▸ Exercise requirements: An exact reprint of every record below is required, with the pictures left out.

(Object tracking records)
****
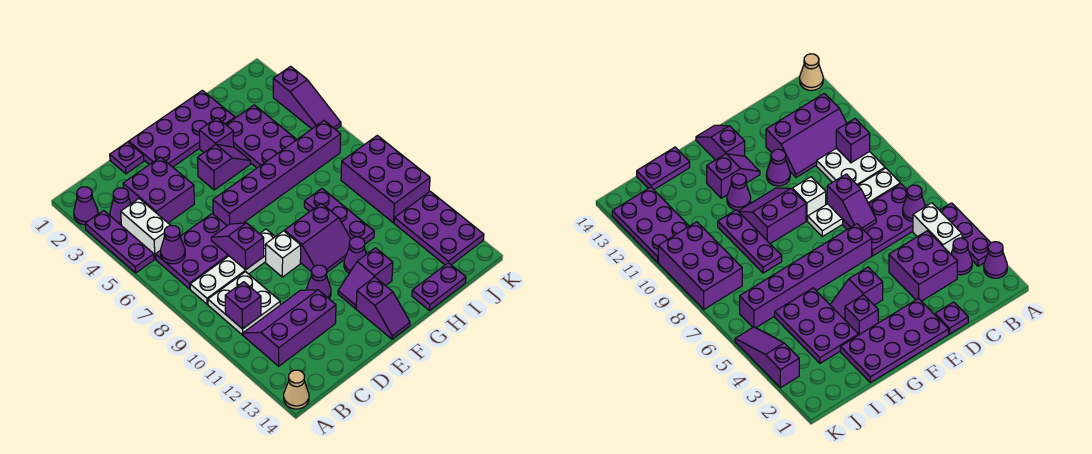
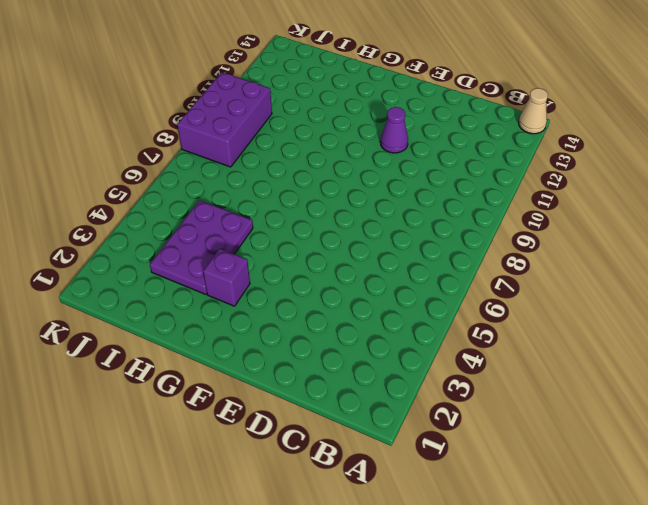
none -> purple cone A2 level 1
none -> purple plate A3:A5 level 1
none -> purple cone B3 level 1
none -> white brick B4:B5 level 1

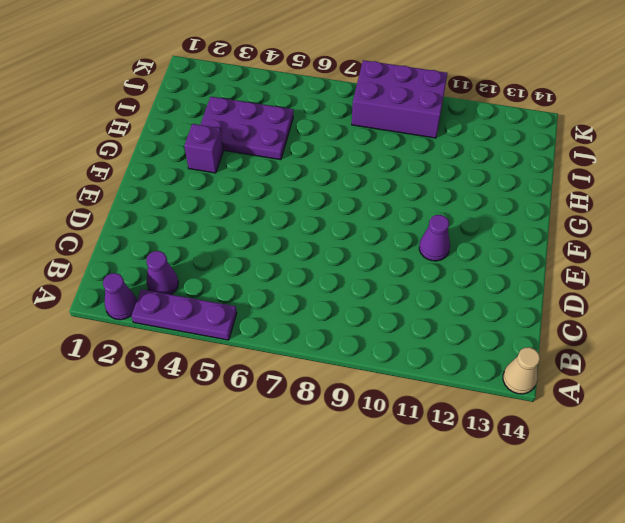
none -> white brick B4:B5 level 1
none -> purple plate B6:D7 level 1
none -> white plate B8:E8 level 1
none -> white plate B9:C10 level 1

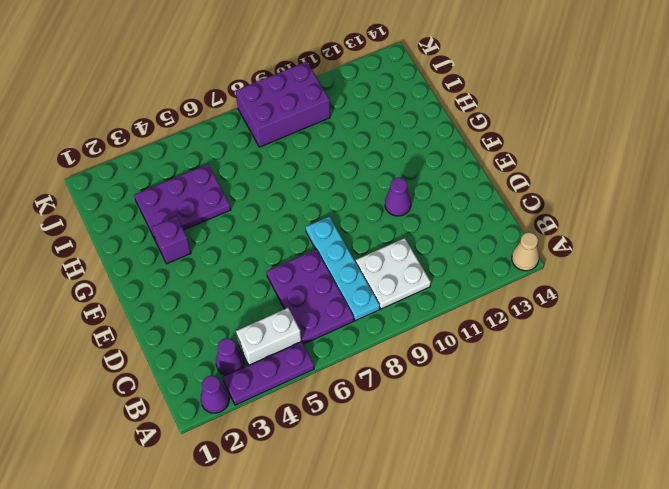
cyan plate B8:E8 level 1 -> white plate B8:E8 level 1
none -> purple slope B11:D12 level 1 top 12
none -> purple brick C3:D4 level 1
none -> purple plate D1 level 1
none -> purple plate E1:H2 level 1

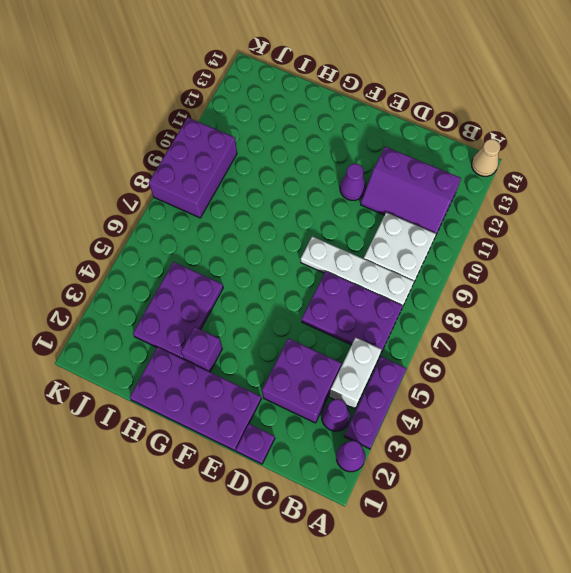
none -> purple brick E6:J6 level 1
none -> white brick E9 level 1
none -> purple slope F4:G4 level 1 top F
none -> purple slope F9:G10 level 1 top 9

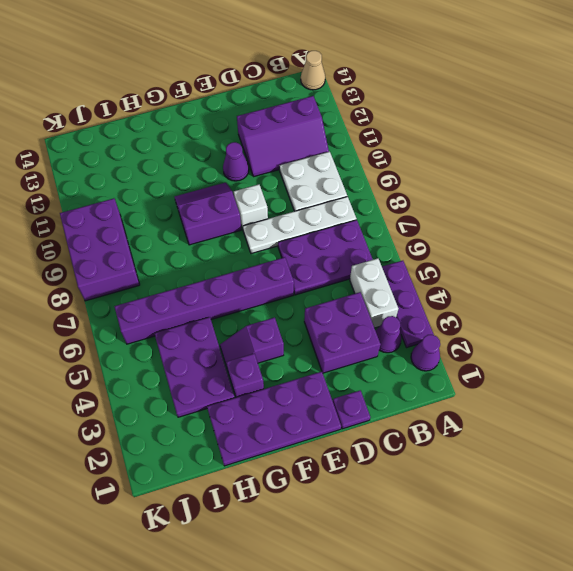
none -> purple slope F12:G12 level 1 top G
none -> purple slope F13:F14 level 1 top 13
none -> purple cone G11 level 1
none -> purple plate H8:H10 level 1

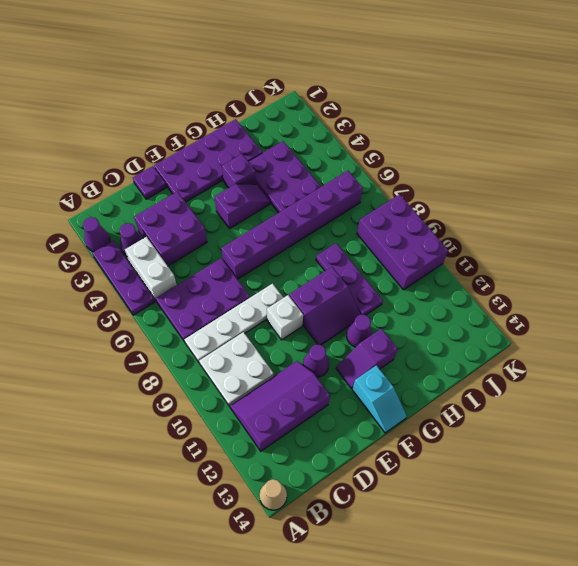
cyan slope F13:F14 level 1 top 13 -> purple slope F13:F14 level 1 top 13
none -> purple plate H14:I14 level 1
none -> purple plate J11:K13 level 1
none -> purple slope K3:K5 level 1 top 3
none -> purple cone B6 level 2

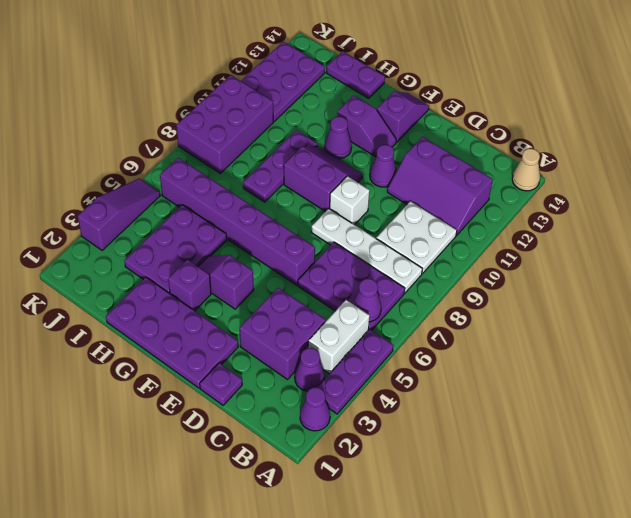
none -> purple brick B10 level 2
none -> purple slope D7:D8 level 2 top 8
****
▸ Answer section:
none -> purple cone A2 level 1
none -> purple plate A3:A5 level 1
none -> purple cone B3 level 1
none -> white brick B4:B5 level 1

none -> white brick B4:B5 level 1
none -> purple plate B6:D7 level 1
none -> white plate B8:E8 level 1
none -> white plate B9:C10 level 1

cyan plate B8:E8 level 1 -> white plate B8:E8 level 1
none -> purple slope B11:D12 level 1 top 12
none -> purple brick C3:D4 level 1
none -> purple plate D1 level 1
none -> purple plate E1:H2 level 1

none -> purple brick E6:J6 level 1
none -> white brick E9 level 1
none -> purple slope F4:G4 level 1 top F
none -> purple slope F9:G10 level 1 top 9

none -> purple slope F12:G12 level 1 top G
none -> purple slope F13:F14 level 1 top 13
none -> purple cone G11 level 1
none -> purple plate H8:H10 level 1

cyan slope F13:F14 level 1 top 13 -> purple slope F13:F14 level 1 top 13
none -> purple plate H14:I14 level 1
none -> purple plate J11:K13 level 1
none -> purple slope K3:K5 level 1 top 3
none -> purple cone B6 level 2

none -> purple brick B10 level 2
none -> purple slope D7:D8 level 2 top 8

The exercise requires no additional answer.